## Task objective
As you reproduce every line below, keep it exactly as written and leave out the images.

## Listed entries
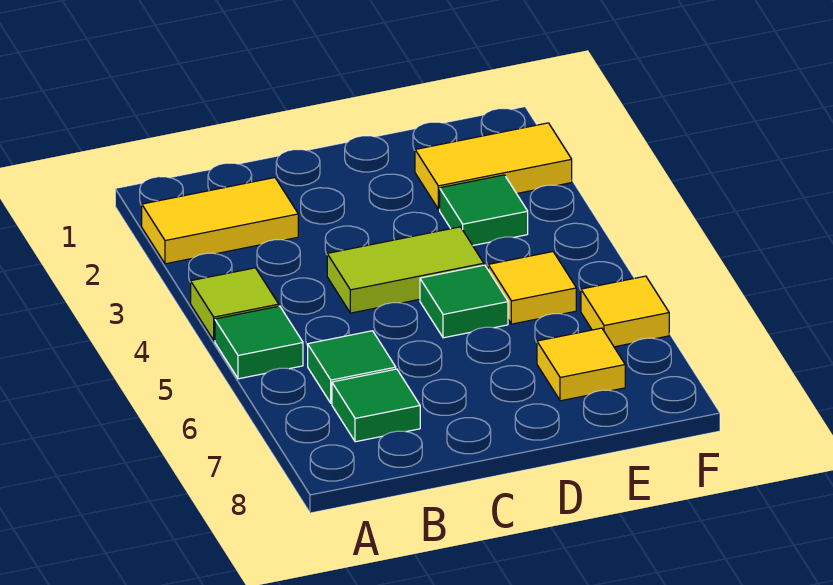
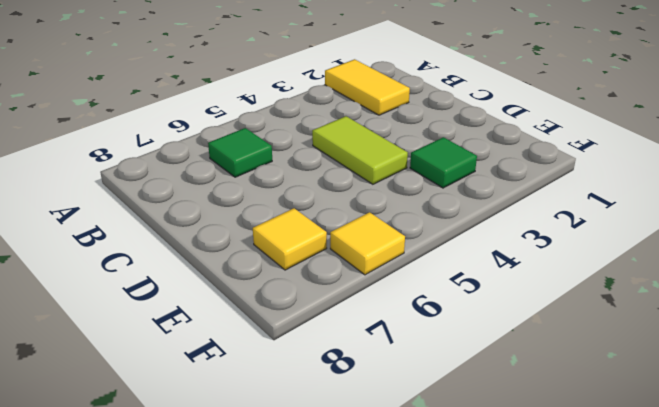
none -> lime 1x1 tile [191,268,279,340]
none -> green 1x1 tile [215,306,303,379]
none -> green 1x1 tile [332,369,420,442]

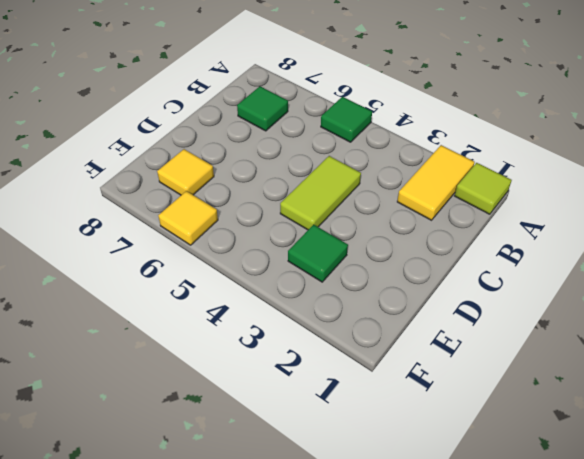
lime 1x1 tile [455,163,512,214] -> lime 1x1 tile moved to [191,268,279,340]
none -> green 1x1 tile [308,331,396,403]
none -> green 1x1 tile [420,265,508,338]
none -> yellow 1x2 tile [415,123,572,209]

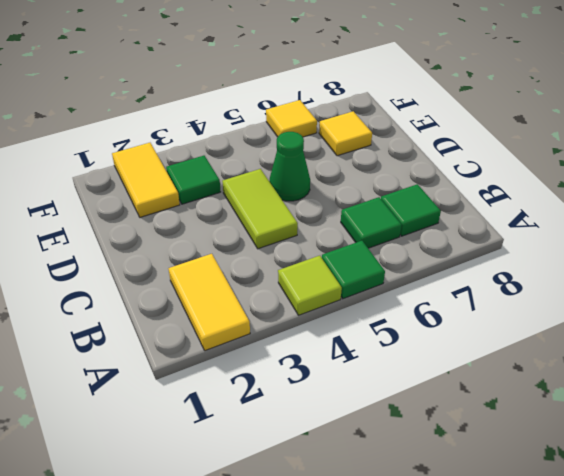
green 1x1 cone [269,132,310,201] -> green 1x1 tile [420,265,508,338]
none -> yellow 1x1 tile [488,252,576,324]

## Expected answer
none -> lime 1x1 tile [191,268,279,340]
none -> green 1x1 tile [215,306,303,379]
none -> green 1x1 tile [332,369,420,442]

lime 1x1 tile [455,163,512,214] -> lime 1x1 tile moved to [191,268,279,340]
none -> green 1x1 tile [308,331,396,403]
none -> green 1x1 tile [420,265,508,338]
none -> yellow 1x2 tile [415,123,572,209]

green 1x1 cone [269,132,310,201] -> green 1x1 tile [420,265,508,338]
none -> yellow 1x1 tile [488,252,576,324]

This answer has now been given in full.